**Supplied data:**
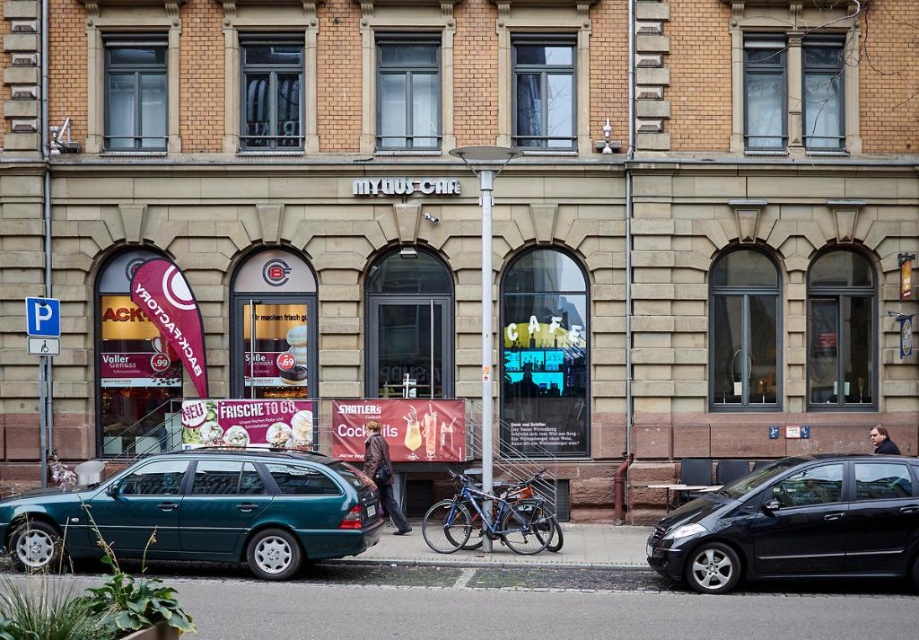
Question: Which object appears farthest from the camera in this image?

Choices:
 (A) black matte car at right
 (B) teal metallic station wagon at lower left

Answer: (B)

Question: Where is teal metallic station wagon at lower left located in relation to black matte car at right in the image?

Choices:
 (A) left
 (B) right

Answer: (A)

Question: Can you confirm if teal metallic station wagon at lower left is thinner than black matte car at right?

Choices:
 (A) no
 (B) yes

Answer: (A)

Question: Which point appears farthest from the camera in this image?

Choices:
 (A) (835, 468)
 (B) (320, 481)

Answer: (B)

Question: Observing the image, what is the correct spatial positioning of teal metallic station wagon at lower left in reference to black matte car at right?

Choices:
 (A) left
 (B) right

Answer: (A)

**Directions for this task:** Pull out every line in the entries above that contains the string "appears", treating uppercase and lowercase letters as different.

**Expected output:**
Question: Which object appears farthest from the camera in this image?
Question: Which point appears farthest from the camera in this image?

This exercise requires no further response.